> What is expected: Copy out the lines below word for word, leaving out the pictures.

-- -- --

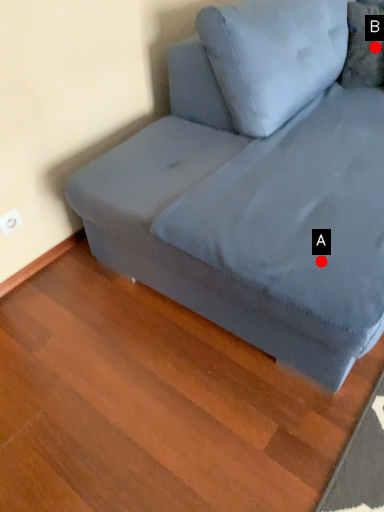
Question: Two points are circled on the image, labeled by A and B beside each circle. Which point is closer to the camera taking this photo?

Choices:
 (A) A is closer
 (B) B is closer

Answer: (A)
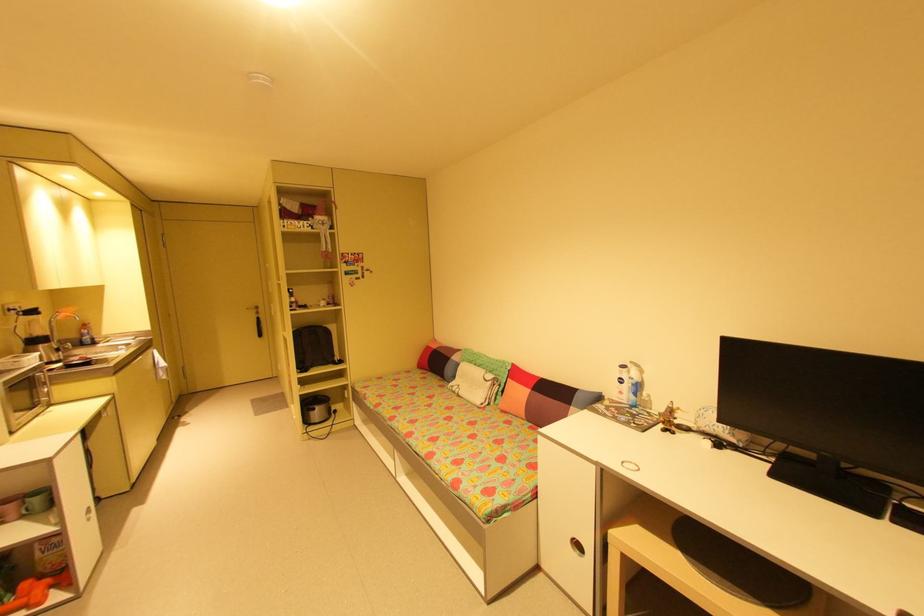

-- -- --

> Answer area:
Question: Two points are circled on the image, labeled by A and B beside each circle. Which point is closer to the camera taking this photo?

Choices:
 (A) A is closer
 (B) B is closer

Answer: (A)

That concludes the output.